▶ _Data supplied_
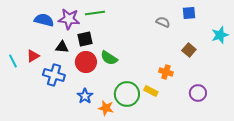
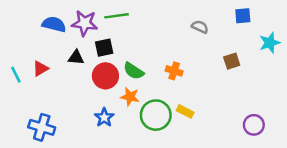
blue square: (189, 13) -> (243, 16), moved
brown square: (189, 50) -> (232, 61), turned 32
orange cross: (166, 72) -> (174, 71), moved
blue cross: (54, 75) -> (42, 127), moved
purple circle: (198, 93) -> (254, 125), moved
orange star: (106, 108) -> (130, 97), moved

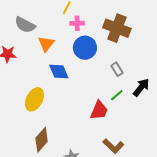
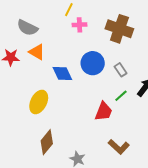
orange triangle: (46, 44) -> (37, 52), moved, turned -36
blue circle: (85, 48) -> (93, 63), moved

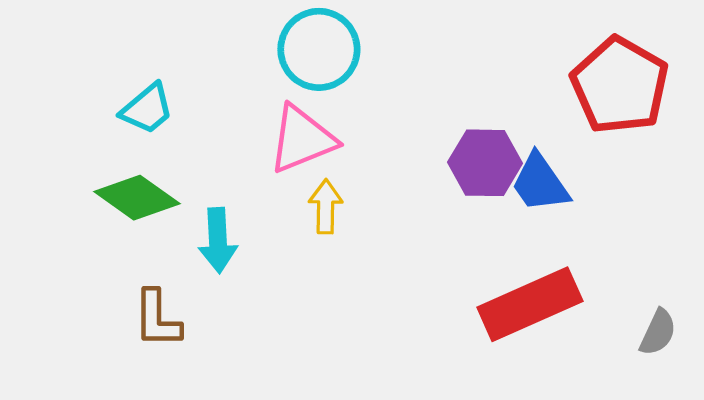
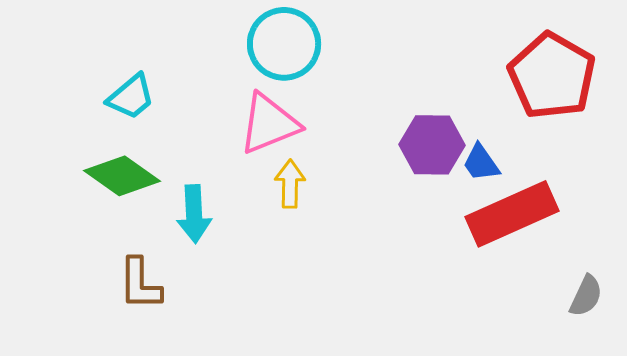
blue trapezoid: (540, 183) -> (481, 163), size x0.7
red rectangle: (530, 304) -> (512, 214), moved

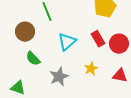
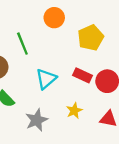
red rectangle: (98, 39) -> (82, 75), turned -35

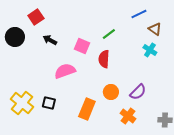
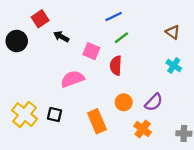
blue line: (139, 14) -> (114, 17), moved
black arrow: (50, 40) -> (61, 37), moved
cyan cross: (150, 50) -> (174, 66), moved
orange rectangle: (87, 109) -> (97, 121), turned -45

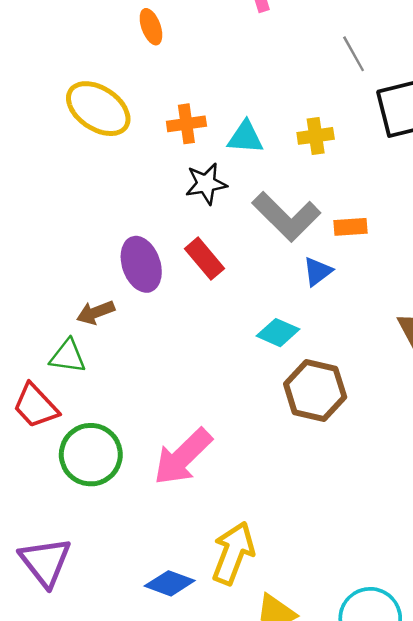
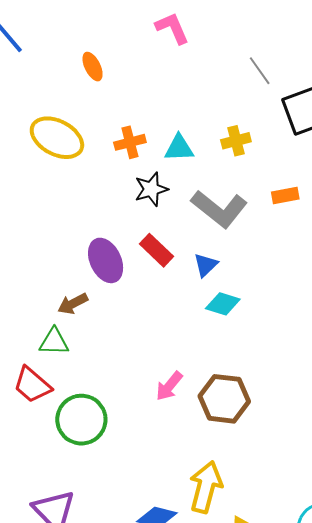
orange rectangle: (350, 227) -> (285, 196), moved
blue triangle: (318, 271) -> (206, 265), moved
brown hexagon: (315, 390) -> (224, 399), moved
pink arrow: (183, 457) -> (169, 386), moved, size x0.6

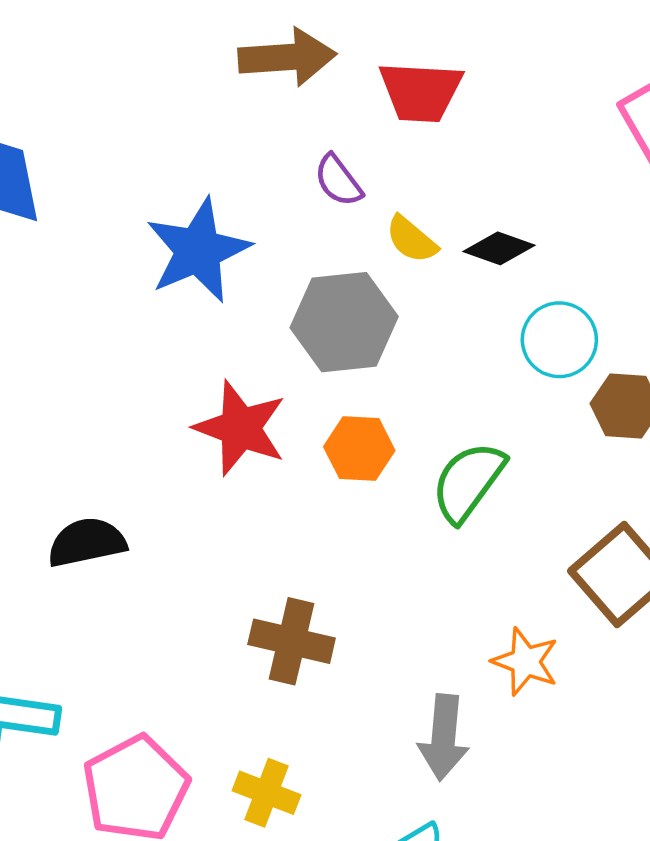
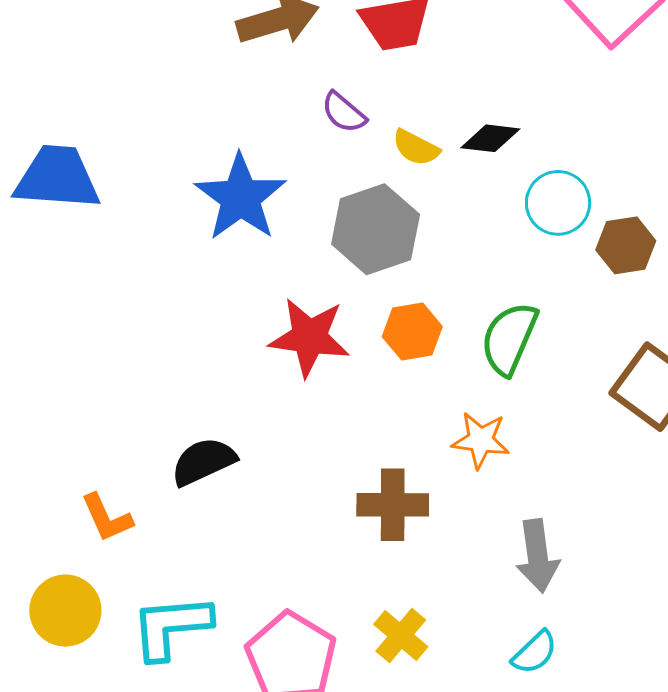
orange star: (525, 662) -> (481, 440), moved
yellow cross: (266, 793) -> (401, 636), turned 32

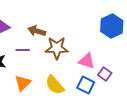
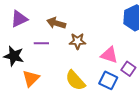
brown star: (57, 48) -> (77, 41), size x0.7
orange triangle: (23, 83) -> (31, 78), moved

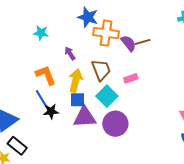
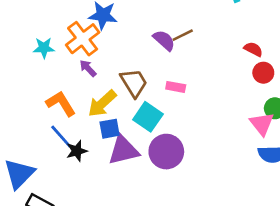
orange cross: (106, 33) -> (83, 39), moved, turned -35
pink rectangle: (131, 78) -> (176, 87), turned 40
yellow arrow: (76, 81) -> (102, 104), turned -135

▶ _Your goal_
All lines of the data that hold "brown" need to be copied.

▶ _Solution to this problem_
brown square: (189, 50) -> (232, 61), turned 32
brown hexagon: (315, 390) -> (224, 399), moved
brown star: (57, 48) -> (77, 41), size x0.7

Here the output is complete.